# [What to do]
Every record below needs to be written out exactly, apart from the pictures.

# [Given information]
-----

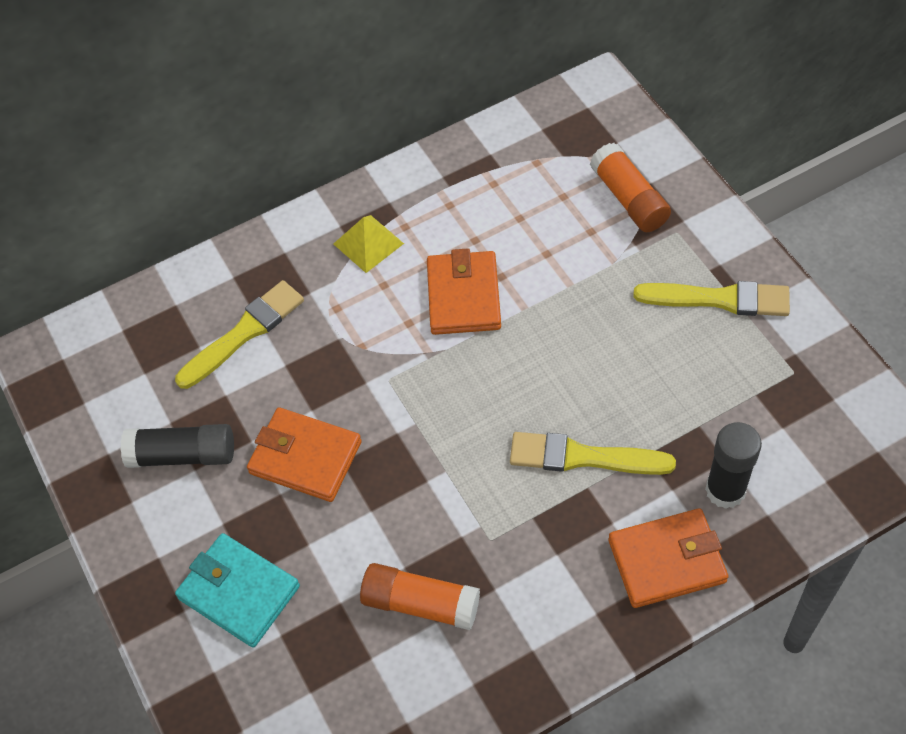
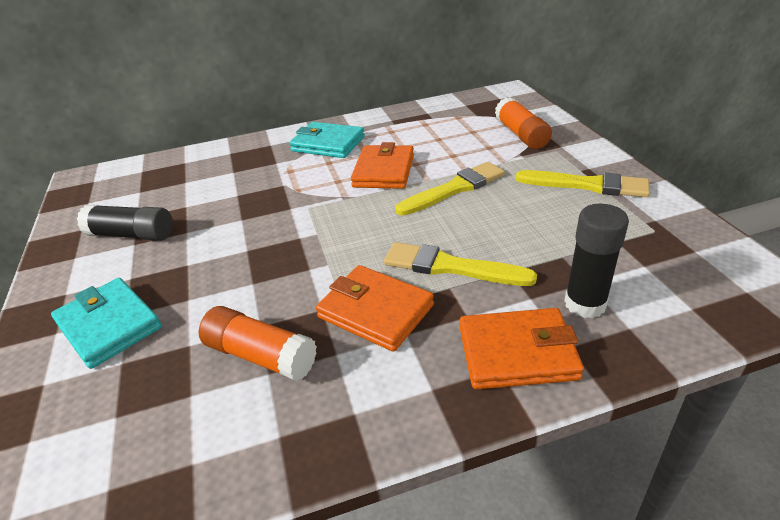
camera: 10 degrees right, 20 degrees down
(244, 333) = (220, 177): yellow brush -> yellow brush (454, 189)
(305, 457) = (220, 245): orange wallet -> orange wallet (375, 311)
(368, 243) = (328, 144): yellow pyramid -> turquoise wallet

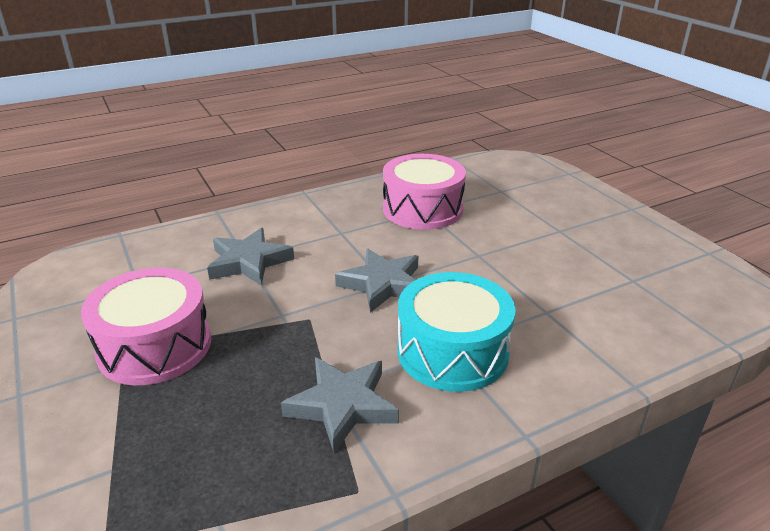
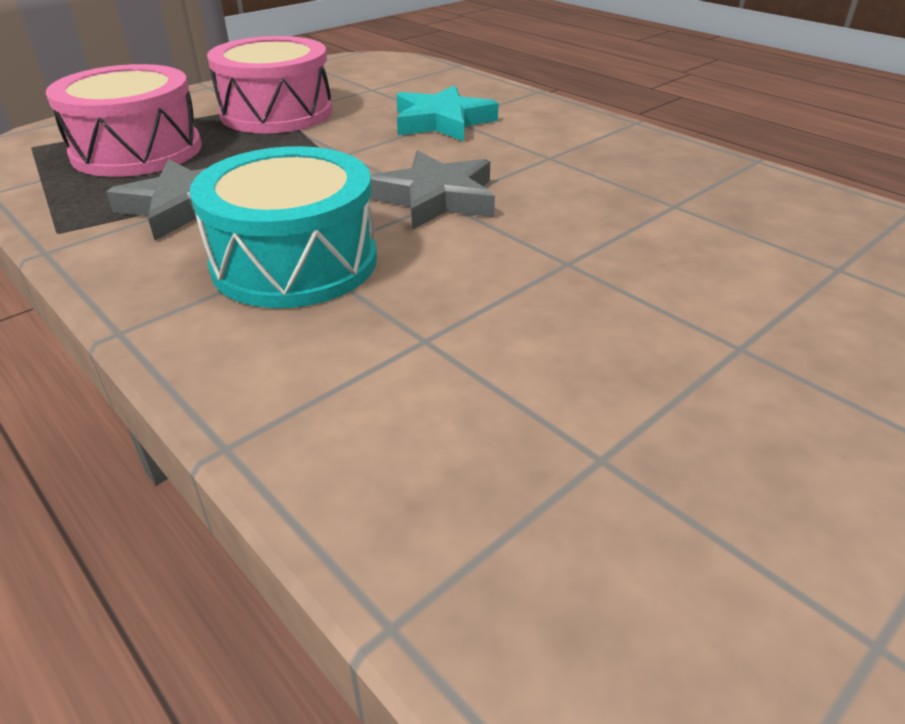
camera: 75 degrees right, 5 degrees up
(249, 262) = (442, 122): grey star -> turquoise star
(422, 209) = (676, 202): pink drum -> pink drum (137, 151)

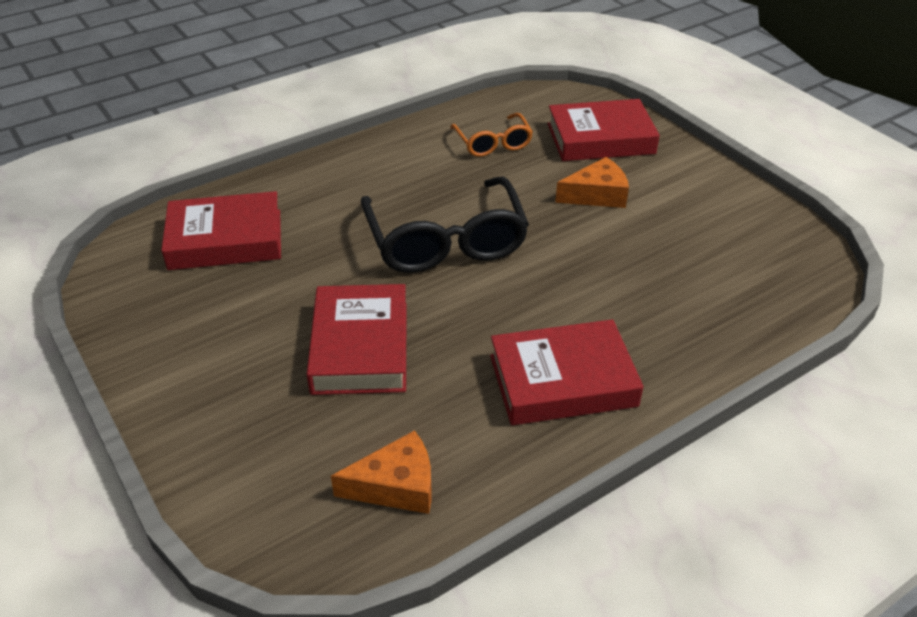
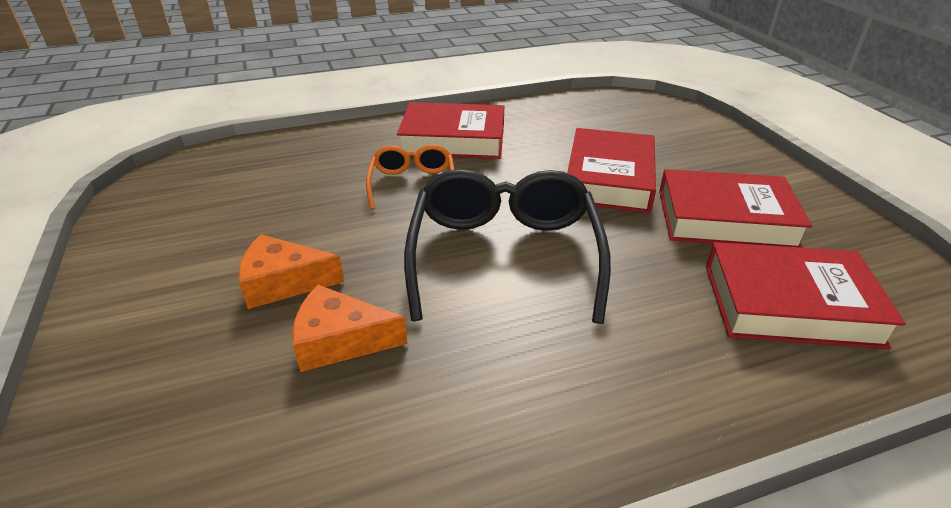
camera: 165 degrees left, 5 degrees down
(396, 485) = (587, 113): orange cheese -> orange cheese (340, 340)
(493, 143) = (358, 414): orange glasses -> orange glasses (412, 184)
(600, 139) = (175, 385): red book -> red book (725, 218)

-----

# [Task response]
camera: 10 degrees right, 20 degrees down
(244, 333) = (220, 177): yellow brush -> yellow brush (454, 189)
(305, 457) = (220, 245): orange wallet -> orange wallet (375, 311)
(368, 243) = (328, 144): yellow pyramid -> turquoise wallet

camera: 75 degrees right, 5 degrees up
(249, 262) = (442, 122): grey star -> turquoise star
(422, 209) = (676, 202): pink drum -> pink drum (137, 151)

camera: 165 degrees left, 5 degrees down
(396, 485) = (587, 113): orange cheese -> orange cheese (340, 340)
(493, 143) = (358, 414): orange glasses -> orange glasses (412, 184)
(600, 139) = (175, 385): red book -> red book (725, 218)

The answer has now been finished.